The job is to output each record exactly as it stands, pictures excluded.

> [SOURCE DATA]
'''
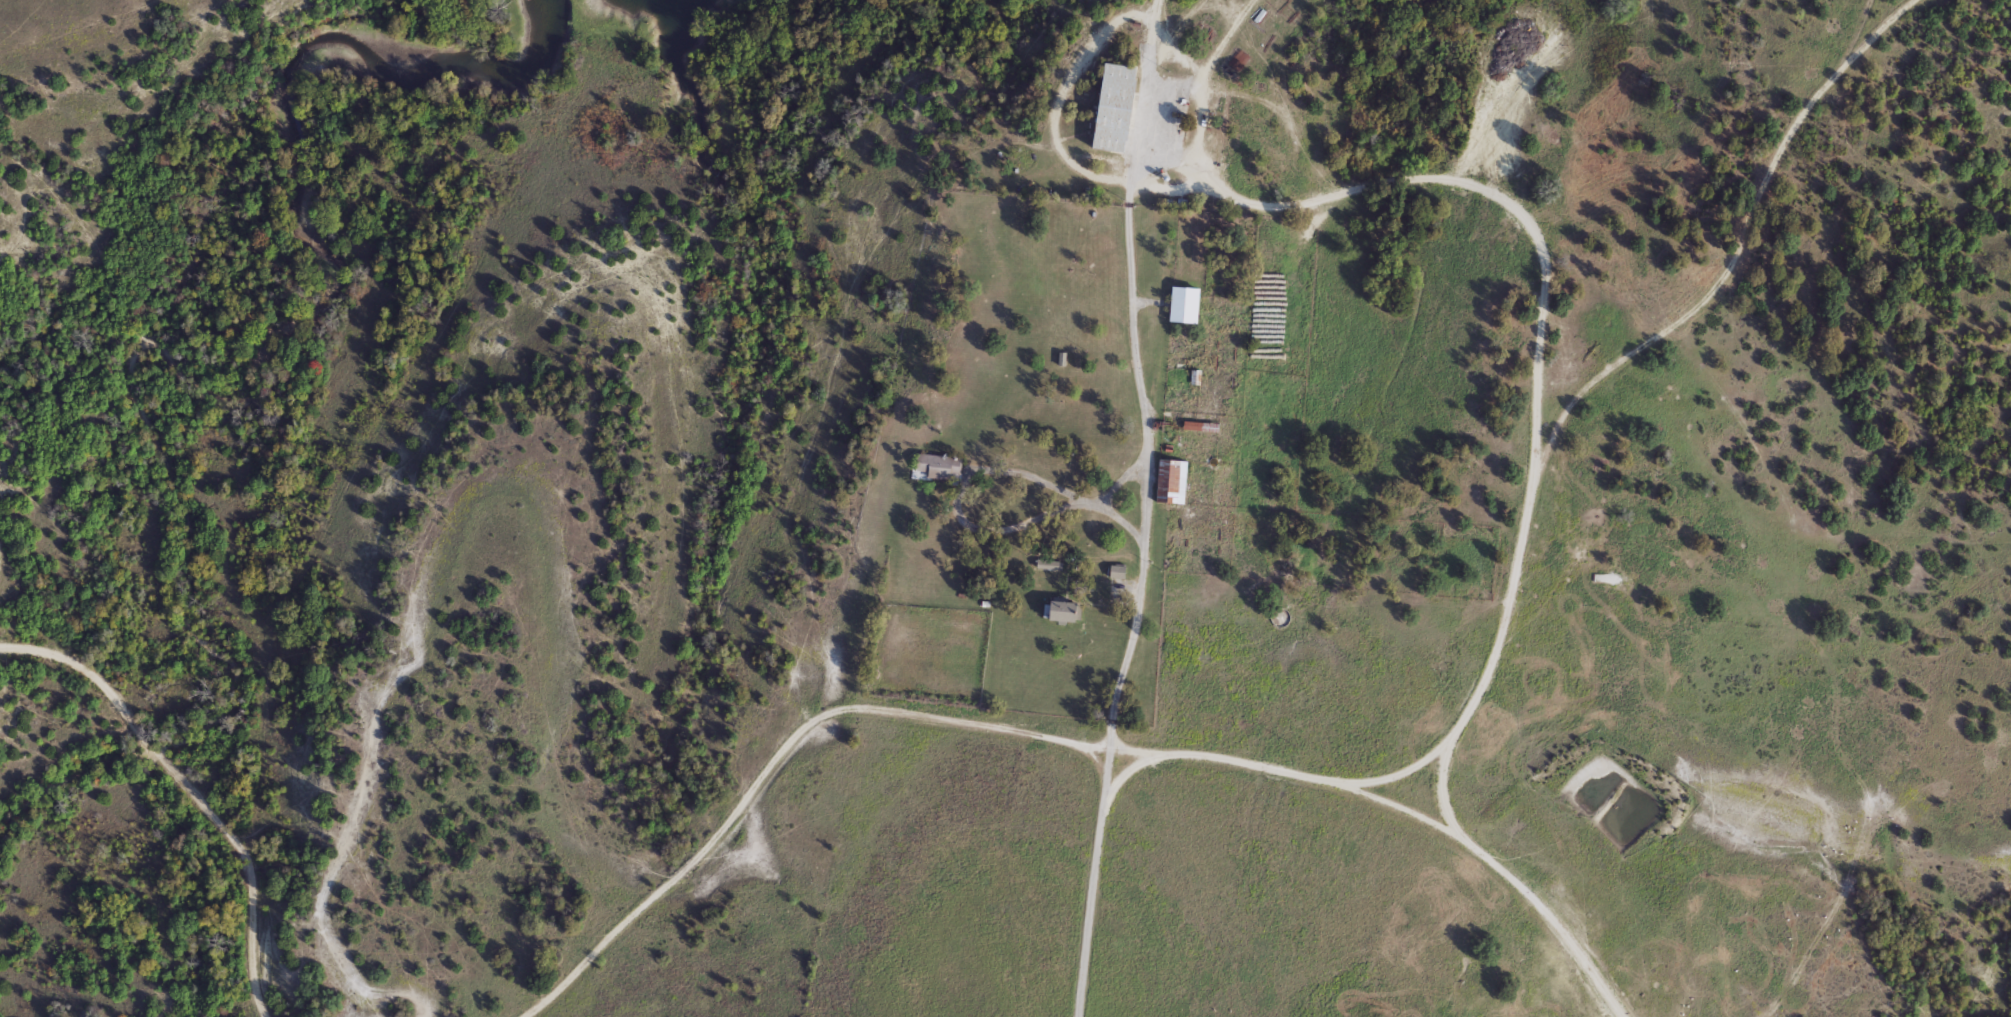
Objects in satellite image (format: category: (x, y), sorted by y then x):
road: (1229, 9)
road: (1244, 9)
road: (1183, 10)
road: (1206, 62)
building: (1112, 109)
road: (1203, 123)
road: (1319, 195)
building: (1182, 306)
road: (1136, 372)
road: (1606, 381)
building: (936, 467)
building: (1170, 483)
road: (960, 499)
building: (1116, 574)
building: (1060, 613)
building: (1281, 618)
road: (769, 762)
road: (1396, 771)
building: (1610, 784)
road: (190, 794)
road: (1406, 806)
road: (1091, 880)

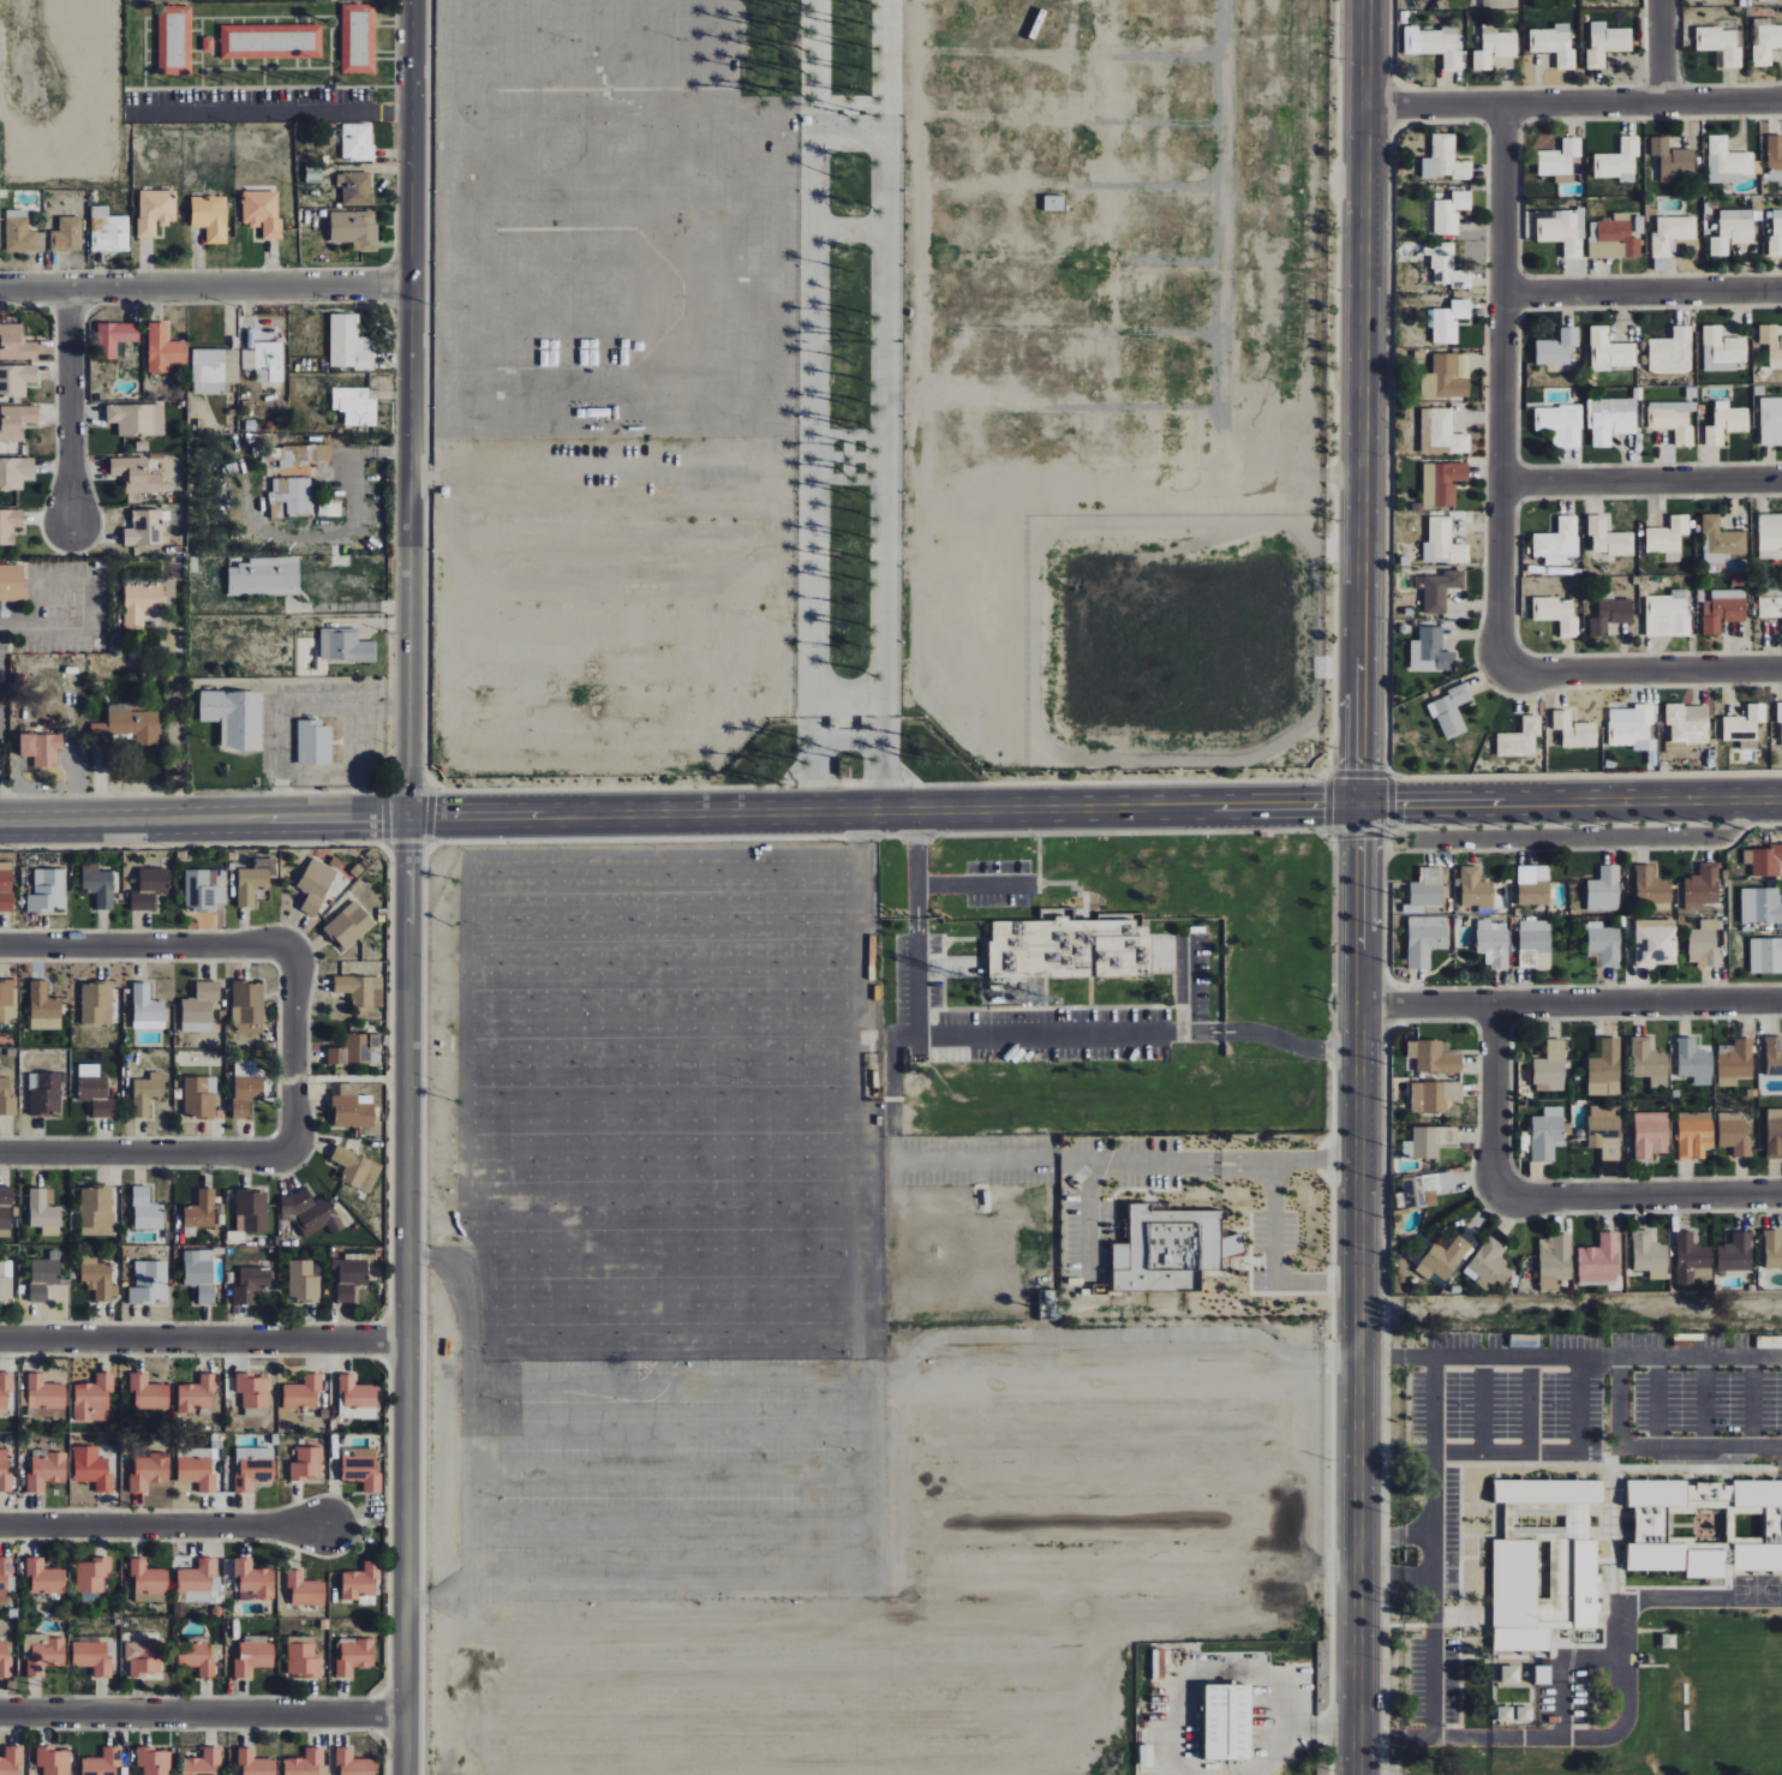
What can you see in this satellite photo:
'''
> [RESPONSE AREA]
Objects in satellite image (format: category: (x, y), sorted by y then x):
road: (1229, 9)
road: (1244, 9)
road: (1183, 10)
road: (1206, 62)
building: (1112, 109)
road: (1203, 123)
road: (1319, 195)
building: (1182, 306)
road: (1136, 372)
road: (1606, 381)
building: (936, 467)
building: (1170, 483)
road: (960, 499)
building: (1116, 574)
building: (1060, 613)
building: (1281, 618)
road: (769, 762)
road: (1396, 771)
building: (1610, 784)
road: (190, 794)
road: (1406, 806)
road: (1091, 880)

What can you see in this satellite photo:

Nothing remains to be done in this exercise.